→ **Data items**:
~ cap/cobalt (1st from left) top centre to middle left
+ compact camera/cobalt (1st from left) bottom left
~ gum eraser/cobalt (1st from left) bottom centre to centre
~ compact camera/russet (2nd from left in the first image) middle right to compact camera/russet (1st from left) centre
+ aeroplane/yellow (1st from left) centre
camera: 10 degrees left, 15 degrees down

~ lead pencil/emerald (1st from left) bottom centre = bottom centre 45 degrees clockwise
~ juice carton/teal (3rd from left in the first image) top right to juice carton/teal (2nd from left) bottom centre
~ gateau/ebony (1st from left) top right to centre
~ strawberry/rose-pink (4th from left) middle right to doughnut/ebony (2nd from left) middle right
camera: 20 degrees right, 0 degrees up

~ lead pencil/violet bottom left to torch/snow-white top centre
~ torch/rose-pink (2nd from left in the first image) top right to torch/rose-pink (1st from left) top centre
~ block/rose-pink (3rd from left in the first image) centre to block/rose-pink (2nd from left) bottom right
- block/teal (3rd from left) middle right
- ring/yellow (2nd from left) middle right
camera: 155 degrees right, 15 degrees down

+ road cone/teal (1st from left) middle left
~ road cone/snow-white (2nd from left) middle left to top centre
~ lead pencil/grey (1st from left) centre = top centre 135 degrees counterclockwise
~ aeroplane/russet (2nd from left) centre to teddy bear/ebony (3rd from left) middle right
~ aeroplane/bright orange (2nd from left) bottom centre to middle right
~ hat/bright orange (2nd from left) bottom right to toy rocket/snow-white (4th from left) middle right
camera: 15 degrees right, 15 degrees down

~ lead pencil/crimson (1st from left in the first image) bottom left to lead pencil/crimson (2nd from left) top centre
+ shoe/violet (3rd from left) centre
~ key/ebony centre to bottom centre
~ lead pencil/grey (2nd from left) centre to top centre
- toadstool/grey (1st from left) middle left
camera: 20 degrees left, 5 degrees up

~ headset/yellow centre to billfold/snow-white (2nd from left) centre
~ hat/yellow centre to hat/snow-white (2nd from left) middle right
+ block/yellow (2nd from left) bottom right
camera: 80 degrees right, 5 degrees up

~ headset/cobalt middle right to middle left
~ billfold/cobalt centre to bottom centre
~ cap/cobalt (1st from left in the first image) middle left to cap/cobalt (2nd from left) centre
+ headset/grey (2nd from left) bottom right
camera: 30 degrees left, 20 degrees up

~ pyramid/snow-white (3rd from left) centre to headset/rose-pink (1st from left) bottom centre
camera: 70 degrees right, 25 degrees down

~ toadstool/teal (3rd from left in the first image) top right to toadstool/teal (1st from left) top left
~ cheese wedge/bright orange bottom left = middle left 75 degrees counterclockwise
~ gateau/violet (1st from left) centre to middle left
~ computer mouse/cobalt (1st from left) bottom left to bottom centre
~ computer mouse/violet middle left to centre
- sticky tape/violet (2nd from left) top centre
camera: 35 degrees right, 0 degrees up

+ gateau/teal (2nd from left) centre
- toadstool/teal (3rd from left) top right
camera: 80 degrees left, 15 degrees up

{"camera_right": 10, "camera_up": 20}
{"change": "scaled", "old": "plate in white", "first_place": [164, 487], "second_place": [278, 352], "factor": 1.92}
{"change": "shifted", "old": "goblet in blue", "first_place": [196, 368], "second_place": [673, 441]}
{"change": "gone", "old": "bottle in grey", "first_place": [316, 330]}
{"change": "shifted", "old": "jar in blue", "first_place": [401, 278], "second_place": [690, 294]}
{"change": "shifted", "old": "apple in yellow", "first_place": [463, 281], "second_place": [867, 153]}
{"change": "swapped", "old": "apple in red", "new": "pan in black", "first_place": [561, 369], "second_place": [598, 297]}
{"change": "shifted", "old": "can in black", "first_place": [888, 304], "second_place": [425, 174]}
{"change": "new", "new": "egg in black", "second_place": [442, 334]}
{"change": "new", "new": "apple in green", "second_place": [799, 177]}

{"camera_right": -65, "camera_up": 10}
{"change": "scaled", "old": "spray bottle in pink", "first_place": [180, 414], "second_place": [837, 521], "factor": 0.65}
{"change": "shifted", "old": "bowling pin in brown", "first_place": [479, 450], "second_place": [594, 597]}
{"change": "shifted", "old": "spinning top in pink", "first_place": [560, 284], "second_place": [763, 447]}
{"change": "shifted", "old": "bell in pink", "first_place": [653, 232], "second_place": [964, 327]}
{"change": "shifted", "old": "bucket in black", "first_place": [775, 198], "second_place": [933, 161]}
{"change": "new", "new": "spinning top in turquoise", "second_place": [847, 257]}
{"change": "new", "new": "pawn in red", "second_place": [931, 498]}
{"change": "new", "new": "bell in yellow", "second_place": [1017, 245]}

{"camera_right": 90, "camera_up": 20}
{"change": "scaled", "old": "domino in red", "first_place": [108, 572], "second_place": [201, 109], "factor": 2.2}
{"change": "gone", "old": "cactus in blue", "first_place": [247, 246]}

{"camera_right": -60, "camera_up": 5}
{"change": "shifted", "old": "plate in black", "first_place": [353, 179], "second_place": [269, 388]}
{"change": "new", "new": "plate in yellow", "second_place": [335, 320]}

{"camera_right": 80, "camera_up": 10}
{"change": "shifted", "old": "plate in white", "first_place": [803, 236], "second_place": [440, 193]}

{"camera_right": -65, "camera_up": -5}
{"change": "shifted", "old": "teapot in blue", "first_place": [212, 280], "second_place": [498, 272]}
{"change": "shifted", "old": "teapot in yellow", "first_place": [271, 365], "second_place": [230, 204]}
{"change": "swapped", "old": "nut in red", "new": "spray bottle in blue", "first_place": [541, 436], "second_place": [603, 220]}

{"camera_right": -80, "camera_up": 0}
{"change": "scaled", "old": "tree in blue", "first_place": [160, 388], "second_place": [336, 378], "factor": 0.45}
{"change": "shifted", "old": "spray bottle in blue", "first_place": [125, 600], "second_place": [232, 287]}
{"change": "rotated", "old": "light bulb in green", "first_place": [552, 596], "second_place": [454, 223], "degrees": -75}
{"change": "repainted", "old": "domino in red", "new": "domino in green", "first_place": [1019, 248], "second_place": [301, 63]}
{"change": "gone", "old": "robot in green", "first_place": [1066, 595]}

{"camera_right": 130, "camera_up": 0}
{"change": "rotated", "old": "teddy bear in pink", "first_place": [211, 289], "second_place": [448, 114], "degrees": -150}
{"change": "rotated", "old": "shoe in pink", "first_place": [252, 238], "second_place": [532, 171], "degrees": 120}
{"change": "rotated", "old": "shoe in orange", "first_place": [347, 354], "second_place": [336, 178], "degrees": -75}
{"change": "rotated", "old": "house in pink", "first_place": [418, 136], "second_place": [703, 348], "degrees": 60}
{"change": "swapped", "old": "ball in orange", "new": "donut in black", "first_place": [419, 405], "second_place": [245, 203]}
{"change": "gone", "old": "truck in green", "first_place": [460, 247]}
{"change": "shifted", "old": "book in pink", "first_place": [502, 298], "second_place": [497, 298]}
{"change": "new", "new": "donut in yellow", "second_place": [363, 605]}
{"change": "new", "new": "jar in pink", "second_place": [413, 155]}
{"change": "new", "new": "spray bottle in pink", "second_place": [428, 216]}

→ **WHAT YOU HAVE TO DO**:
Reproduce all of the entries word for word. Omit nothing.

→ **WRITTEN ANSWER**:
~ cap/cobalt (1st from left) top centre to middle left
+ compact camera/cobalt (1st from left) bottom left
~ gum eraser/cobalt (1st from left) bottom centre to centre
~ compact camera/russet (2nd from left in the first image) middle right to compact camera/russet (1st from left) centre
+ aeroplane/yellow (1st from left) centre
camera: 10 degrees left, 15 degrees down

~ lead pencil/emerald (1st from left) bottom centre = bottom centre 45 degrees clockwise
~ juice carton/teal (3rd from left in the first image) top right to juice carton/teal (2nd from left) bottom centre
~ gateau/ebony (1st from left) top right to centre
~ strawberry/rose-pink (4th from left) middle right to doughnut/ebony (2nd from left) middle right
camera: 20 degrees right, 0 degrees up

~ lead pencil/violet bottom left to torch/snow-white top centre
~ torch/rose-pink (2nd from left in the first image) top right to torch/rose-pink (1st from left) top centre
~ block/rose-pink (3rd from left in the first image) centre to block/rose-pink (2nd from left) bottom right
- block/teal (3rd from left) middle right
- ring/yellow (2nd from left) middle right
camera: 155 degrees right, 15 degrees down

+ road cone/teal (1st from left) middle left
~ road cone/snow-white (2nd from left) middle left to top centre
~ lead pencil/grey (1st from left) centre = top centre 135 degrees counterclockwise
~ aeroplane/russet (2nd from left) centre to teddy bear/ebony (3rd from left) middle right
~ aeroplane/bright orange (2nd from left) bottom centre to middle right
~ hat/bright orange (2nd from left) bottom right to toy rocket/snow-white (4th from left) middle right
camera: 15 degrees right, 15 degrees down

~ lead pencil/crimson (1st from left in the first image) bottom left to lead pencil/crimson (2nd from left) top centre
+ shoe/violet (3rd from left) centre
~ key/ebony centre to bottom centre
~ lead pencil/grey (2nd from left) centre to top centre
- toadstool/grey (1st from left) middle left
camera: 20 degrees left, 5 degrees up

~ headset/yellow centre to billfold/snow-white (2nd from left) centre
~ hat/yellow centre to hat/snow-white (2nd from left) middle right
+ block/yellow (2nd from left) bottom right
camera: 80 degrees right, 5 degrees up

~ headset/cobalt middle right to middle left
~ billfold/cobalt centre to bottom centre
~ cap/cobalt (1st from left in the first image) middle left to cap/cobalt (2nd from left) centre
+ headset/grey (2nd from left) bottom right
camera: 30 degrees left, 20 degrees up

~ pyramid/snow-white (3rd from left) centre to headset/rose-pink (1st from left) bottom centre
camera: 70 degrees right, 25 degrees down

~ toadstool/teal (3rd from left in the first image) top right to toadstool/teal (1st from left) top left
~ cheese wedge/bright orange bottom left = middle left 75 degrees counterclockwise
~ gateau/violet (1st from left) centre to middle left
~ computer mouse/cobalt (1st from left) bottom left to bottom centre
~ computer mouse/violet middle left to centre
- sticky tape/violet (2nd from left) top centre
camera: 35 degrees right, 0 degrees up

+ gateau/teal (2nd from left) centre
- toadstool/teal (3rd from left) top right
camera: 80 degrees left, 15 degrees up

{"camera_right": 10, "camera_up": 20}
{"change": "scaled", "old": "plate in white", "first_place": [164, 487], "second_place": [278, 352], "factor": 1.92}
{"change": "shifted", "old": "goblet in blue", "first_place": [196, 368], "second_place": [673, 441]}
{"change": "gone", "old": "bottle in grey", "first_place": [316, 330]}
{"change": "shifted", "old": "jar in blue", "first_place": [401, 278], "second_place": [690, 294]}
{"change": "shifted", "old": "apple in yellow", "first_place": [463, 281], "second_place": [867, 153]}
{"change": "swapped", "old": "apple in red", "new": "pan in black", "first_place": [561, 369], "second_place": [598, 297]}
{"change": "shifted", "old": "can in black", "first_place": [888, 304], "second_place": [425, 174]}
{"change": "new", "new": "egg in black", "second_place": [442, 334]}
{"change": "new", "new": "apple in green", "second_place": [799, 177]}

{"camera_right": -65, "camera_up": 10}
{"change": "scaled", "old": "spray bottle in pink", "first_place": [180, 414], "second_place": [837, 521], "factor": 0.65}
{"change": "shifted", "old": "bowling pin in brown", "first_place": [479, 450], "second_place": [594, 597]}
{"change": "shifted", "old": "spinning top in pink", "first_place": [560, 284], "second_place": [763, 447]}
{"change": "shifted", "old": "bell in pink", "first_place": [653, 232], "second_place": [964, 327]}
{"change": "shifted", "old": "bucket in black", "first_place": [775, 198], "second_place": [933, 161]}
{"change": "new", "new": "spinning top in turquoise", "second_place": [847, 257]}
{"change": "new", "new": "pawn in red", "second_place": [931, 498]}
{"change": "new", "new": "bell in yellow", "second_place": [1017, 245]}

{"camera_right": 90, "camera_up": 20}
{"change": "scaled", "old": "domino in red", "first_place": [108, 572], "second_place": [201, 109], "factor": 2.2}
{"change": "gone", "old": "cactus in blue", "first_place": [247, 246]}

{"camera_right": -60, "camera_up": 5}
{"change": "shifted", "old": "plate in black", "first_place": [353, 179], "second_place": [269, 388]}
{"change": "new", "new": "plate in yellow", "second_place": [335, 320]}

{"camera_right": 80, "camera_up": 10}
{"change": "shifted", "old": "plate in white", "first_place": [803, 236], "second_place": [440, 193]}

{"camera_right": -65, "camera_up": -5}
{"change": "shifted", "old": "teapot in blue", "first_place": [212, 280], "second_place": [498, 272]}
{"change": "shifted", "old": "teapot in yellow", "first_place": [271, 365], "second_place": [230, 204]}
{"change": "swapped", "old": "nut in red", "new": "spray bottle in blue", "first_place": [541, 436], "second_place": [603, 220]}

{"camera_right": -80, "camera_up": 0}
{"change": "scaled", "old": "tree in blue", "first_place": [160, 388], "second_place": [336, 378], "factor": 0.45}
{"change": "shifted", "old": "spray bottle in blue", "first_place": [125, 600], "second_place": [232, 287]}
{"change": "rotated", "old": "light bulb in green", "first_place": [552, 596], "second_place": [454, 223], "degrees": -75}
{"change": "repainted", "old": "domino in red", "new": "domino in green", "first_place": [1019, 248], "second_place": [301, 63]}
{"change": "gone", "old": "robot in green", "first_place": [1066, 595]}

{"camera_right": 130, "camera_up": 0}
{"change": "rotated", "old": "teddy bear in pink", "first_place": [211, 289], "second_place": [448, 114], "degrees": -150}
{"change": "rotated", "old": "shoe in pink", "first_place": [252, 238], "second_place": [532, 171], "degrees": 120}
{"change": "rotated", "old": "shoe in orange", "first_place": [347, 354], "second_place": [336, 178], "degrees": -75}
{"change": "rotated", "old": "house in pink", "first_place": [418, 136], "second_place": [703, 348], "degrees": 60}
{"change": "swapped", "old": "ball in orange", "new": "donut in black", "first_place": [419, 405], "second_place": [245, 203]}
{"change": "gone", "old": "truck in green", "first_place": [460, 247]}
{"change": "shifted", "old": "book in pink", "first_place": [502, 298], "second_place": [497, 298]}
{"change": "new", "new": "donut in yellow", "second_place": [363, 605]}
{"change": "new", "new": "jar in pink", "second_place": [413, 155]}
{"change": "new", "new": "spray bottle in pink", "second_place": [428, 216]}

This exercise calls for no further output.